Repeat precisely the line in which "yellow spray bottle: 4 -> 3" occurs and all lines that follow it in the entries below. Pictures must be omitted.
■ ■ ■ ■ ■ ■ ■
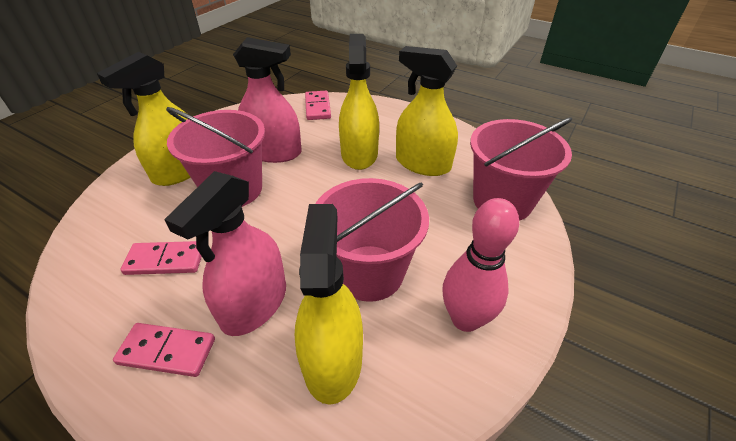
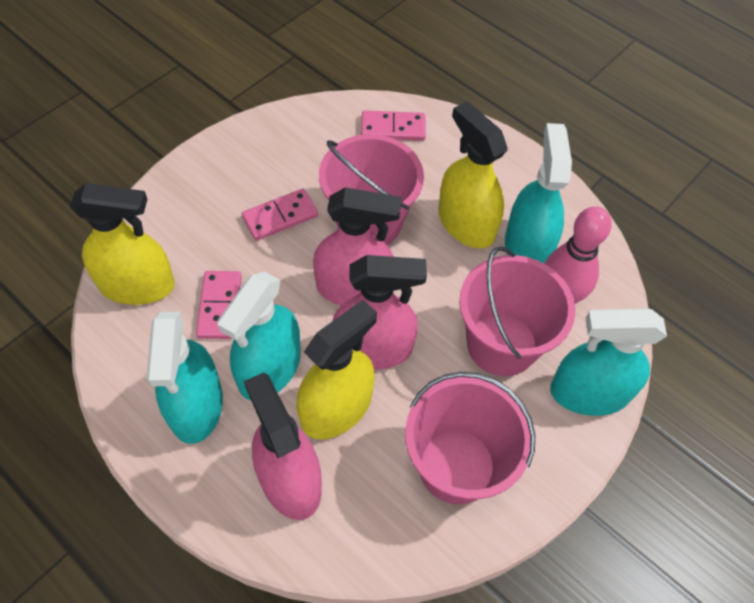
pink spray bottle: 2 -> 3
turquoise spray bottle: 0 -> 4
yellow spray bottle: 4 -> 3

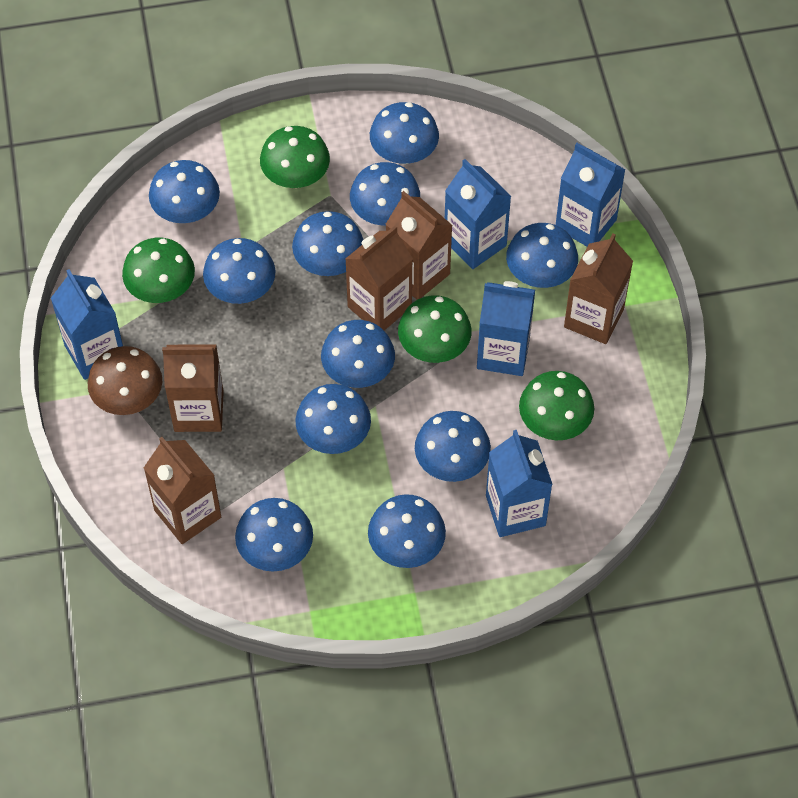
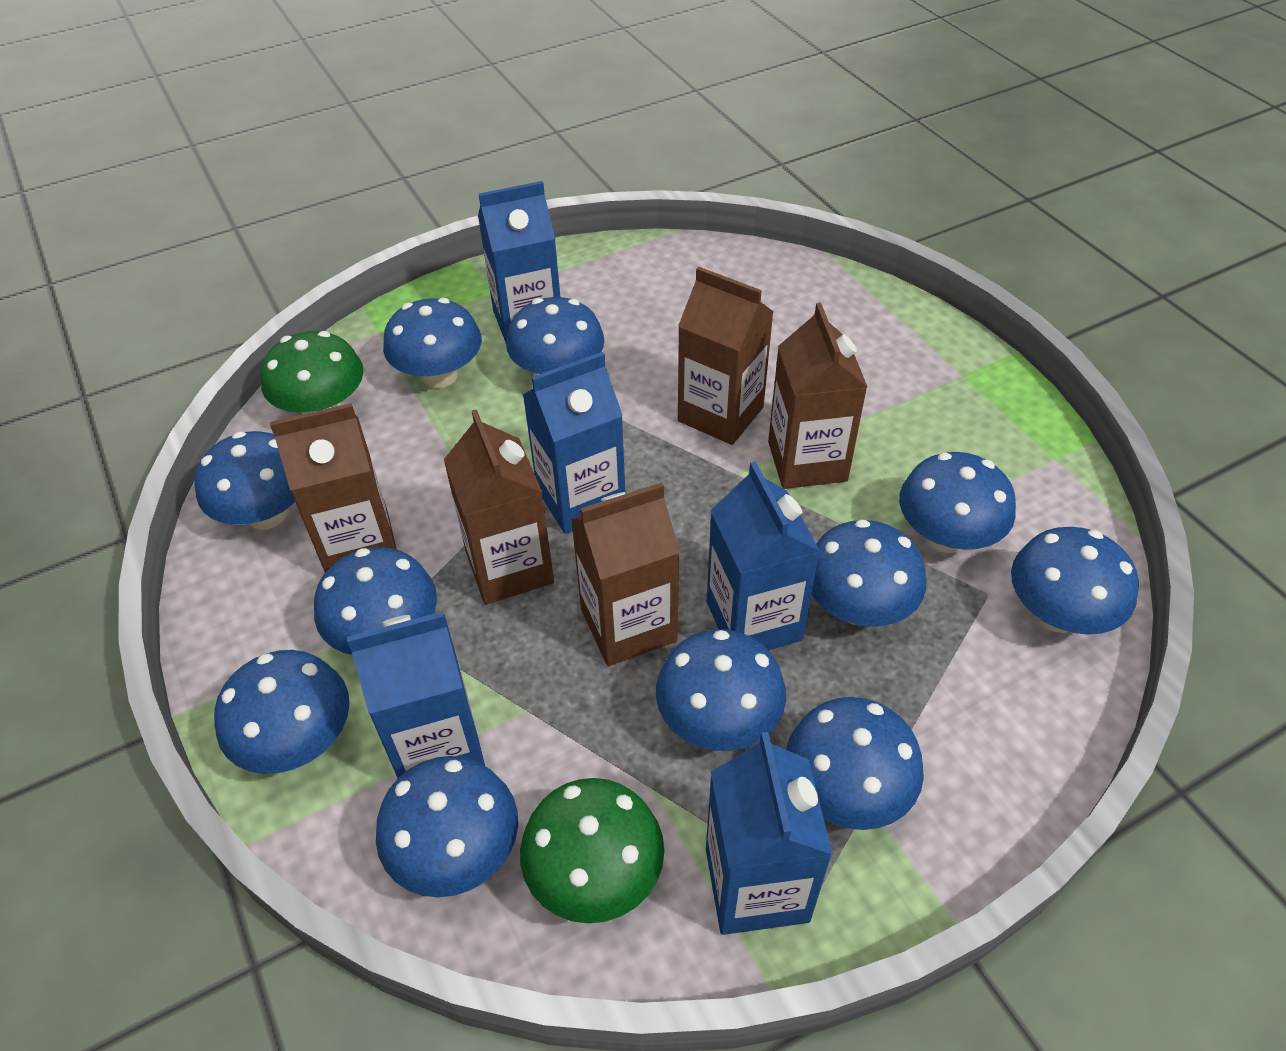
brown mushroom: 1 -> 0
green mushroom: 4 -> 2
■ ■ ■ ■ ■ ■ ■
→ Finished task
yellow spray bottle: 4 -> 3

brown mushroom: 1 -> 0
green mushroom: 4 -> 2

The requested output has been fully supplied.